▶ _TASK TO COMPLETE_:
Check every line below for the word "none" and show those that hold it.
--- --- ---
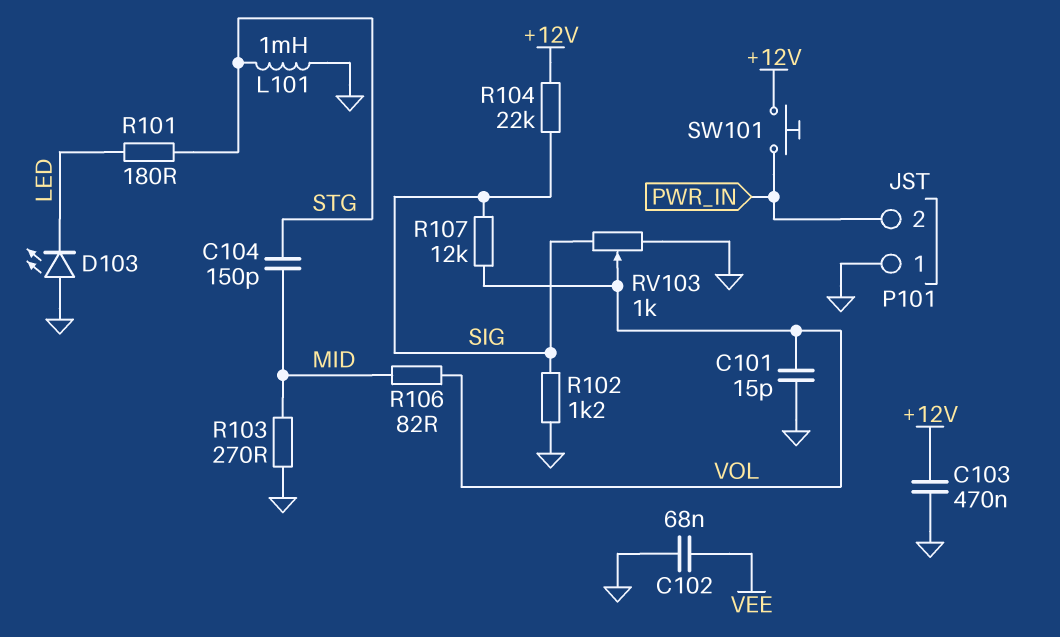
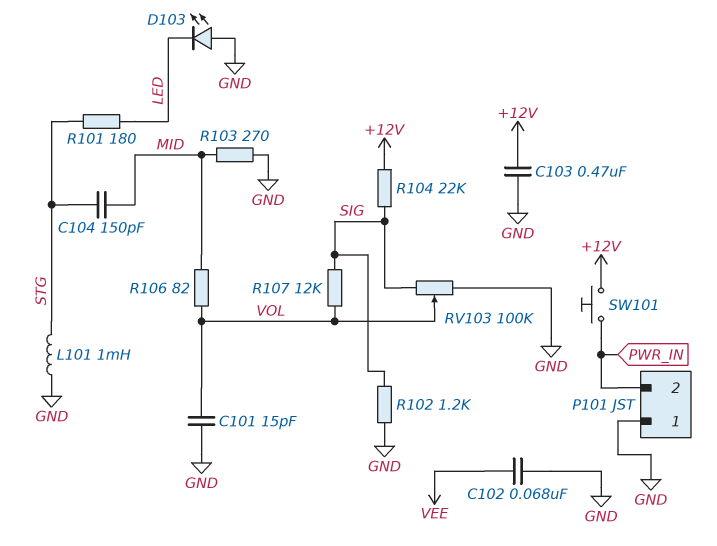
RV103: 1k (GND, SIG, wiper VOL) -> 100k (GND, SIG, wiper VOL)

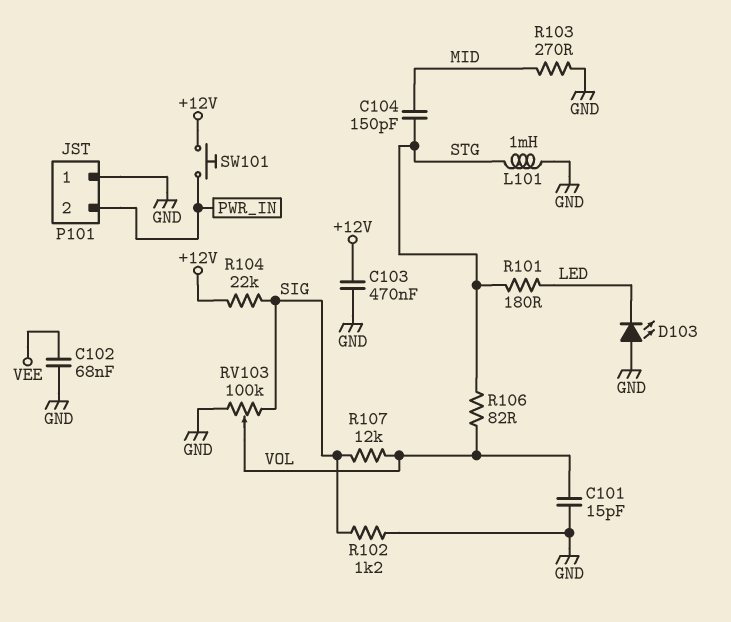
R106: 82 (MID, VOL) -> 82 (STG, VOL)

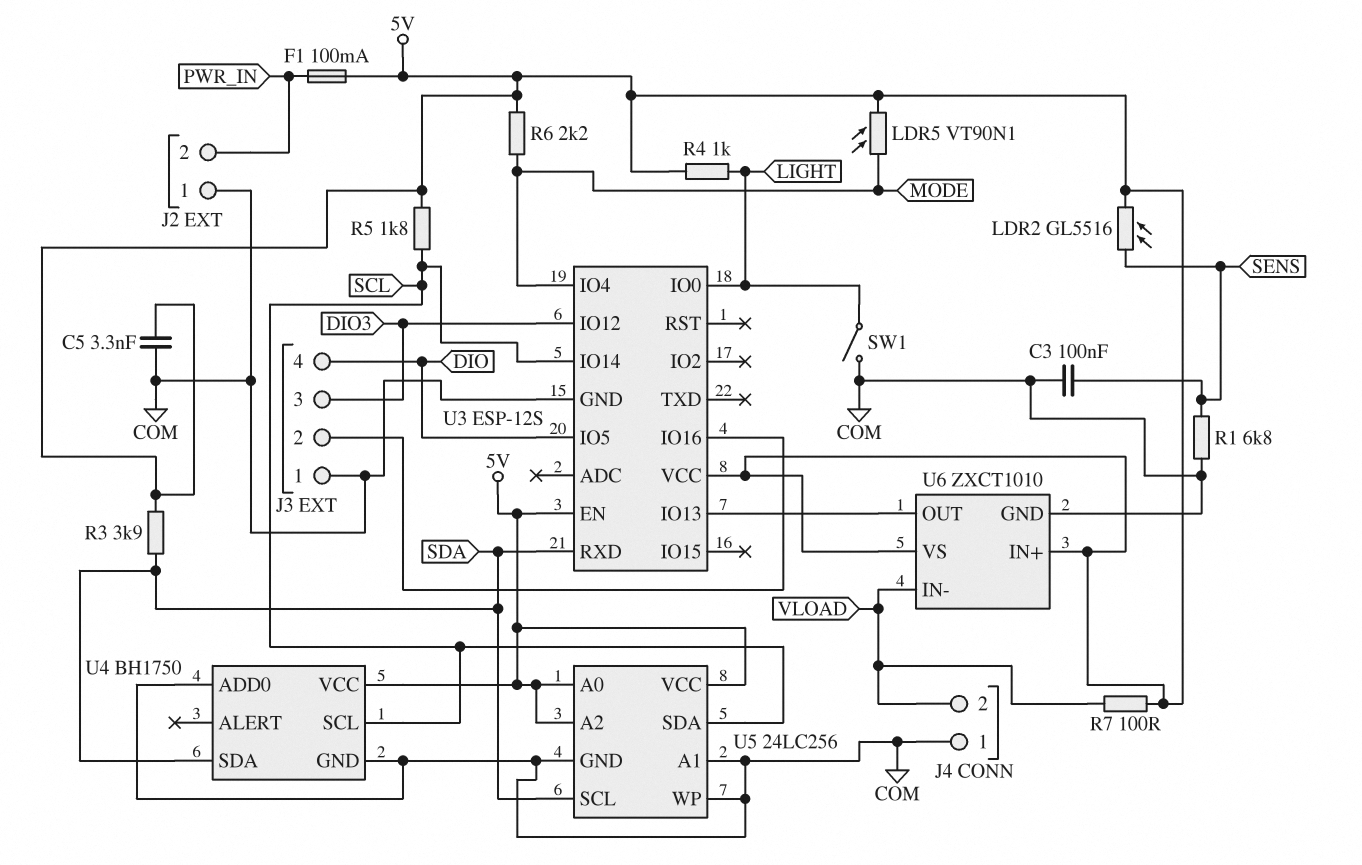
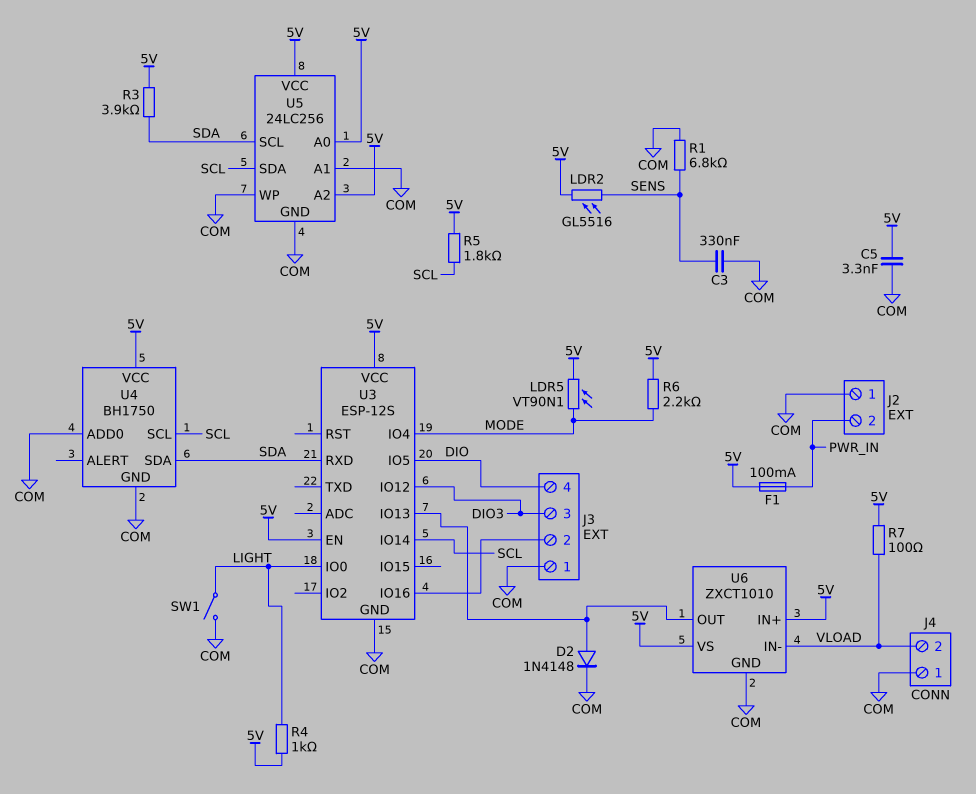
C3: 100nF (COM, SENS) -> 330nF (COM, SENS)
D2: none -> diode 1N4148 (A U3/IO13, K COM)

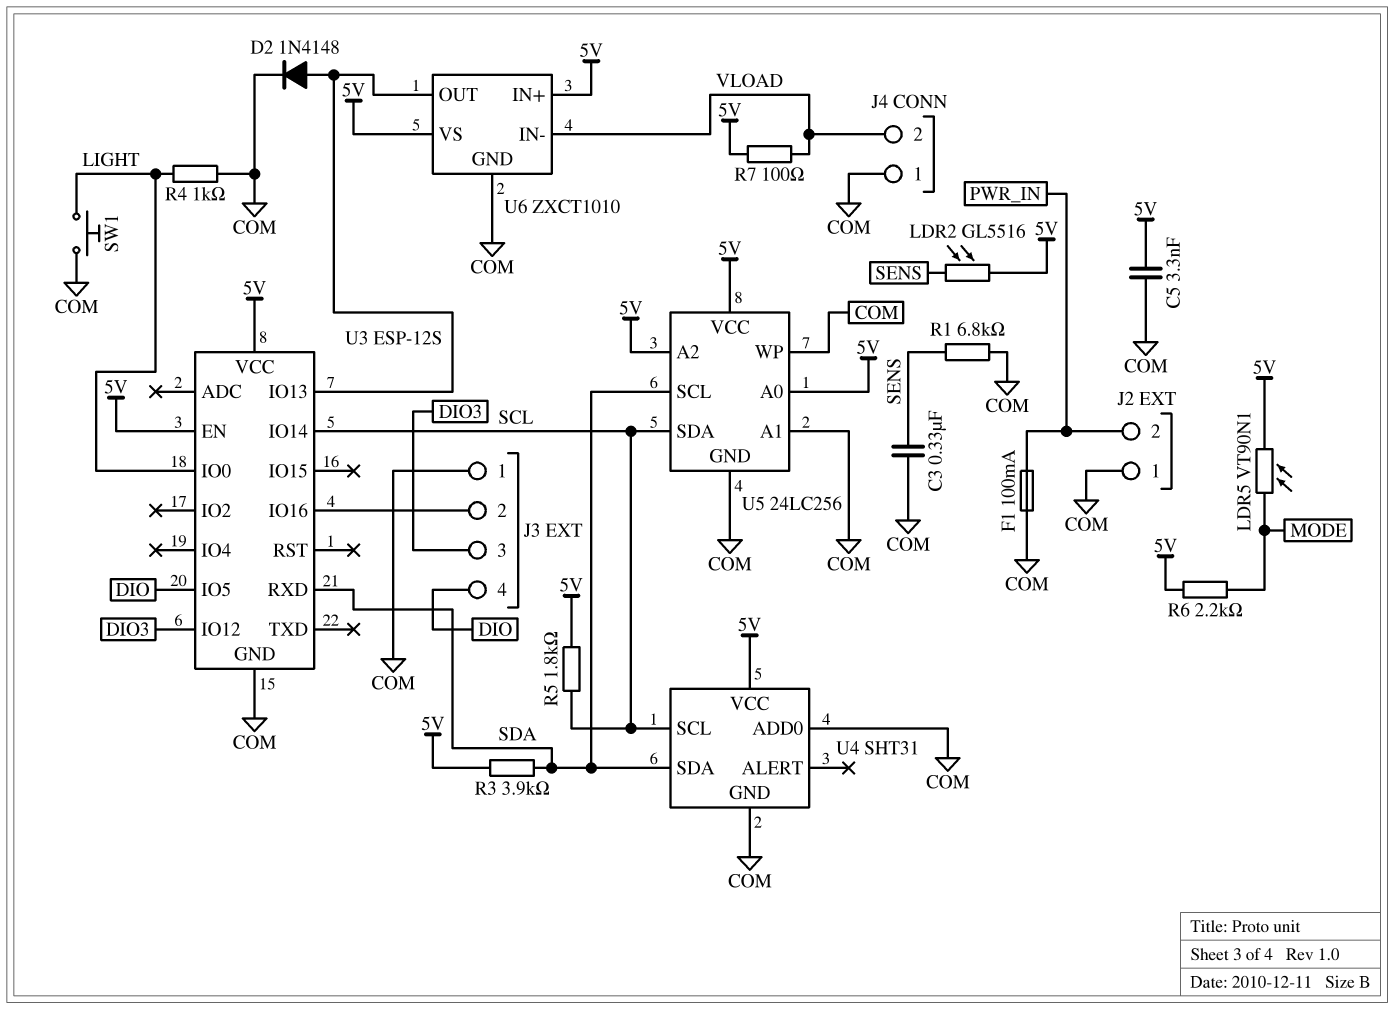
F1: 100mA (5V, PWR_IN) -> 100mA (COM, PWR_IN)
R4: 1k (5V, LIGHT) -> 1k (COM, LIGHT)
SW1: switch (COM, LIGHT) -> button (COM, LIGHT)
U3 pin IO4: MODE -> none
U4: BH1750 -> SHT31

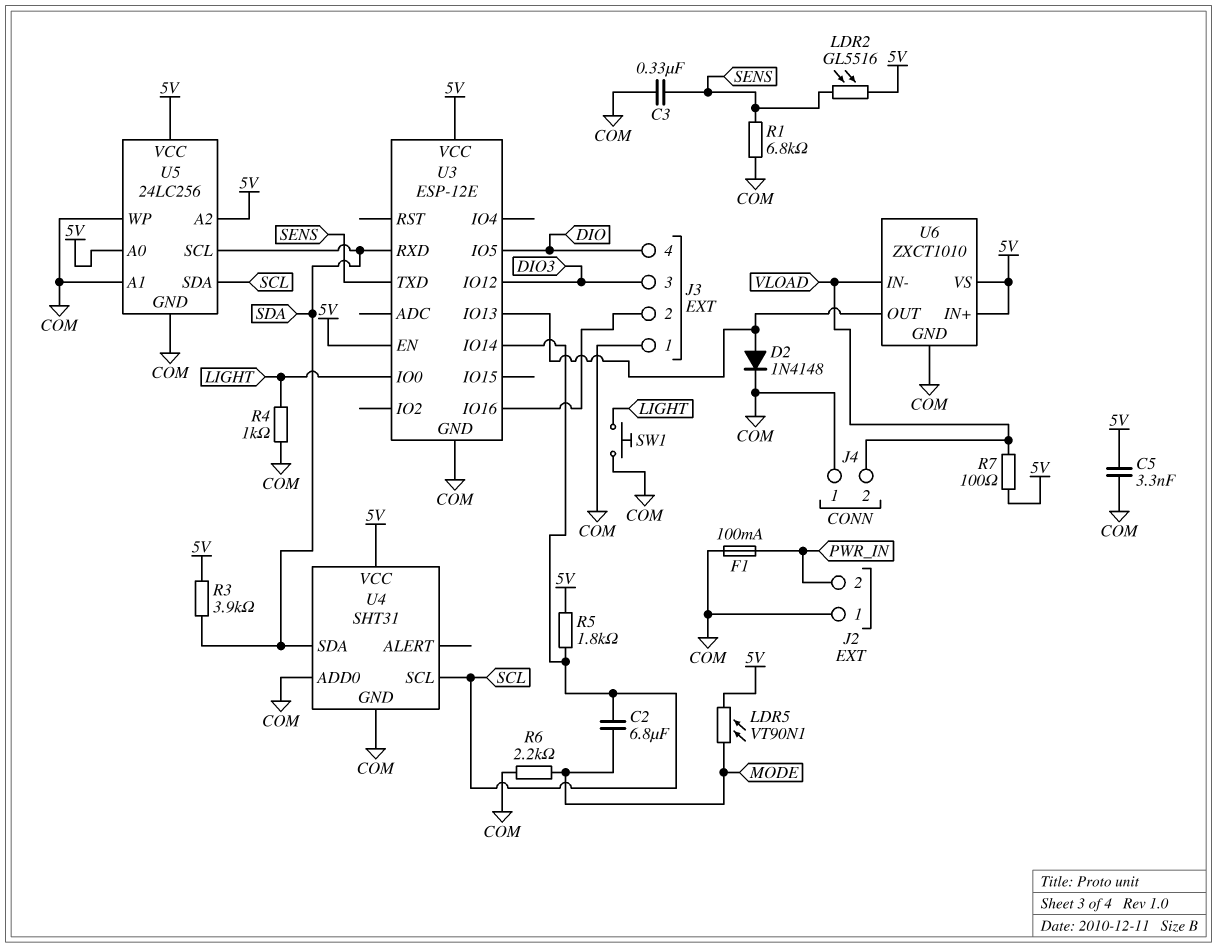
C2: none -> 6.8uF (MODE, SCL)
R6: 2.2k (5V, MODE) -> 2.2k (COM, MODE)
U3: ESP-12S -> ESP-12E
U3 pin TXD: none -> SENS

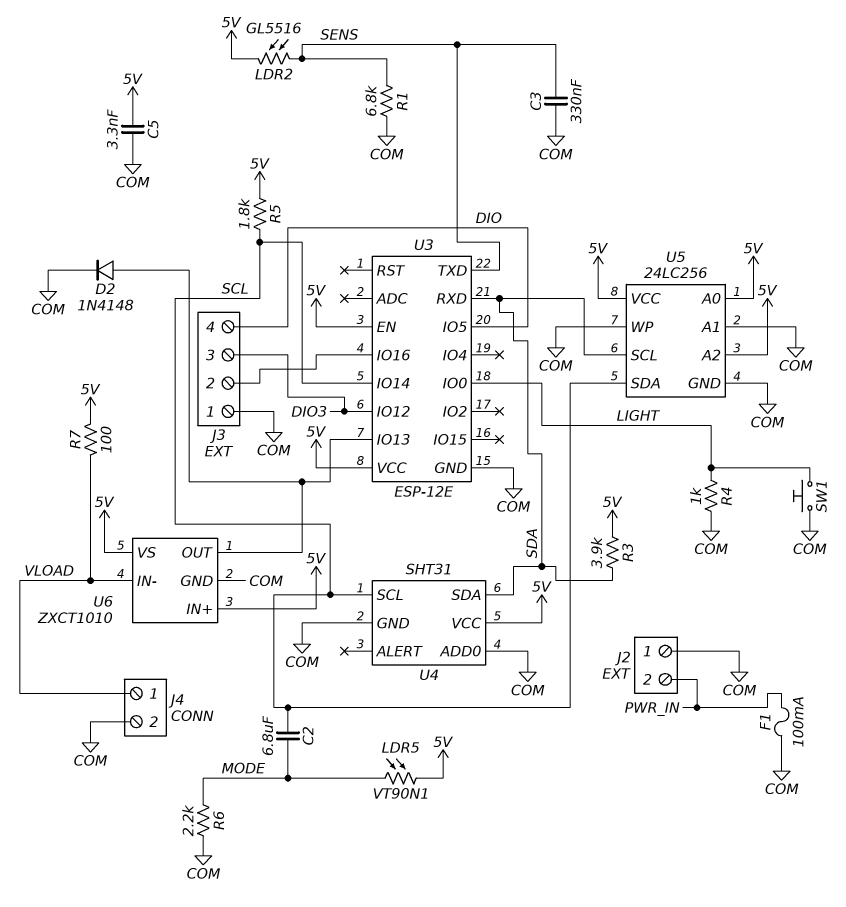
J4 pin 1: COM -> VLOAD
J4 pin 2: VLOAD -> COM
--- --- ---
▶ _RESULT OF THE EXERCISE_:
D2: none -> diode 1N4148 (A U3/IO13, K COM)
U3 pin IO4: MODE -> none
C2: none -> 6.8uF (MODE, SCL)
U3 pin TXD: none -> SENS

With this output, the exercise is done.